■ **TASK DIRECTIONS**
Output, exactly as written, the lines of the data below from the one containing "blue ellipse: (236, 367) -> (344, 564), moved" to the end.

■ **GIVEN DATA**
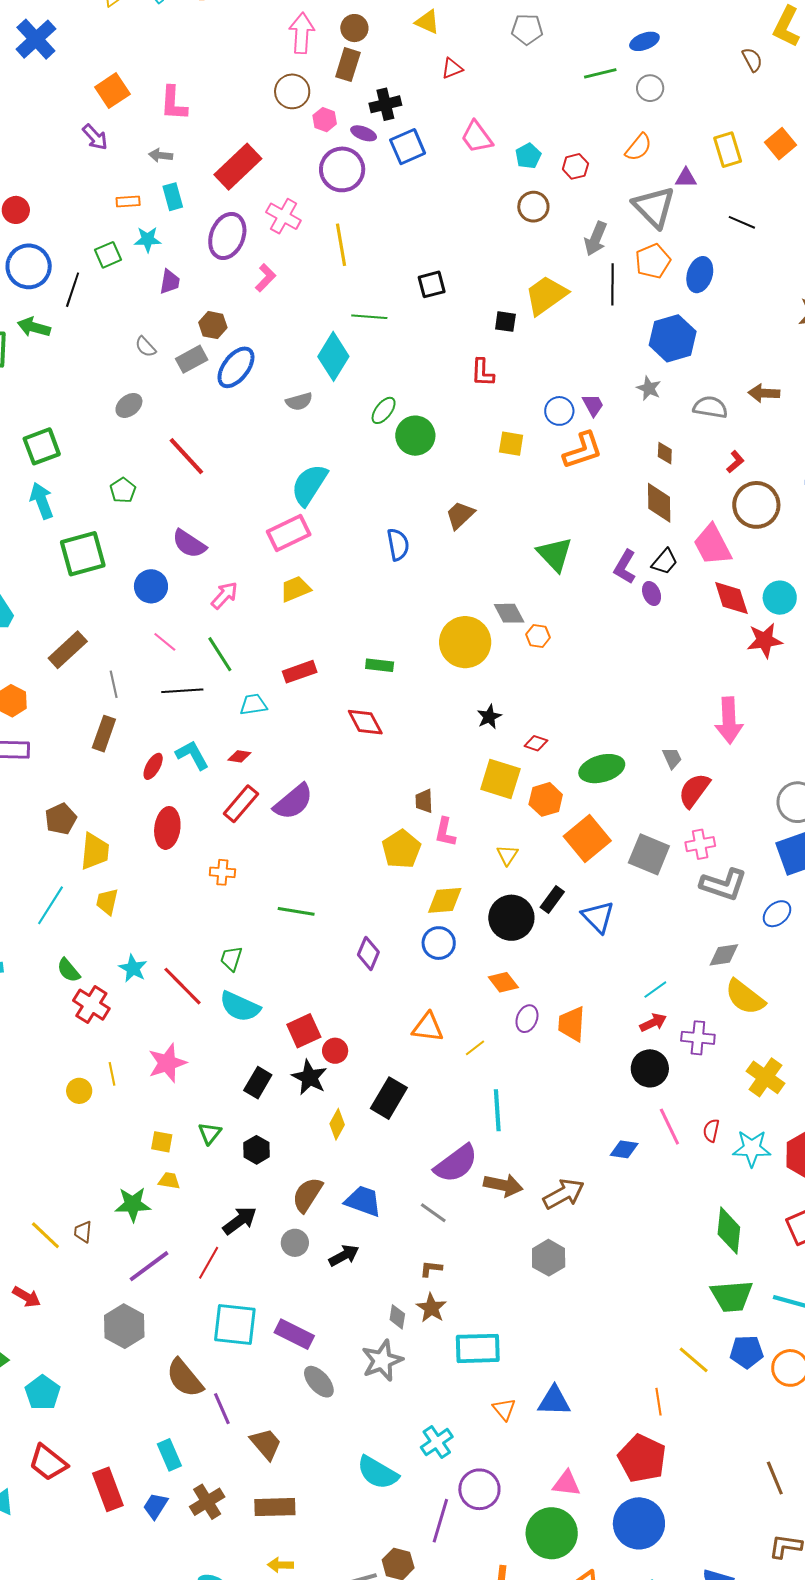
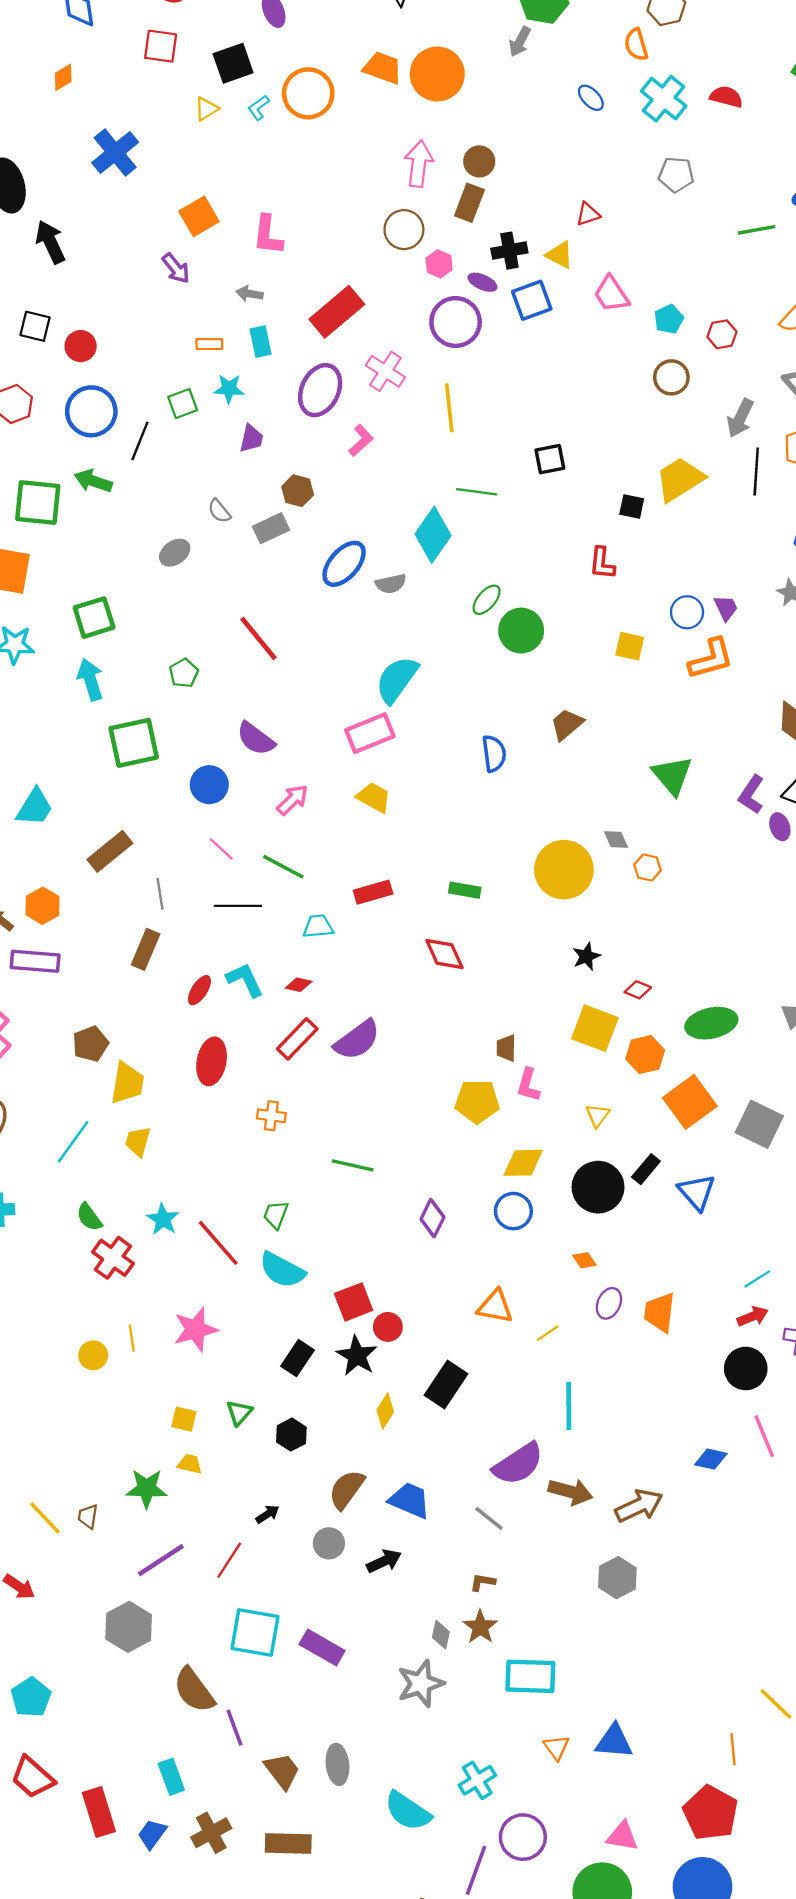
yellow triangle: (427, 22) -> (560, 255), moved
blue ellipse: (236, 367) -> (344, 564), moved
gray ellipse: (129, 405) -> (175, 553), moved
yellow trapezoid: (295, 589) -> (374, 797), turned 48
gray diamond: (509, 613) -> (616, 840), size x0.7
green line: (220, 654) -> (283, 867), turned -33
yellow pentagon: (401, 849) -> (477, 1101), turned 30
orange diamond: (503, 982) -> (584, 1260), size x0.7
black arrow: (240, 1221) -> (268, 1514), size x0.6
gray ellipse: (319, 1382) -> (337, 1764), moved, turned 32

■ **TASK RESULT**
blue ellipse: (236, 367) -> (344, 564), moved
gray ellipse: (129, 405) -> (175, 553), moved
yellow trapezoid: (295, 589) -> (374, 797), turned 48
gray diamond: (509, 613) -> (616, 840), size x0.7
green line: (220, 654) -> (283, 867), turned -33
yellow pentagon: (401, 849) -> (477, 1101), turned 30
orange diamond: (503, 982) -> (584, 1260), size x0.7
black arrow: (240, 1221) -> (268, 1514), size x0.6
gray ellipse: (319, 1382) -> (337, 1764), moved, turned 32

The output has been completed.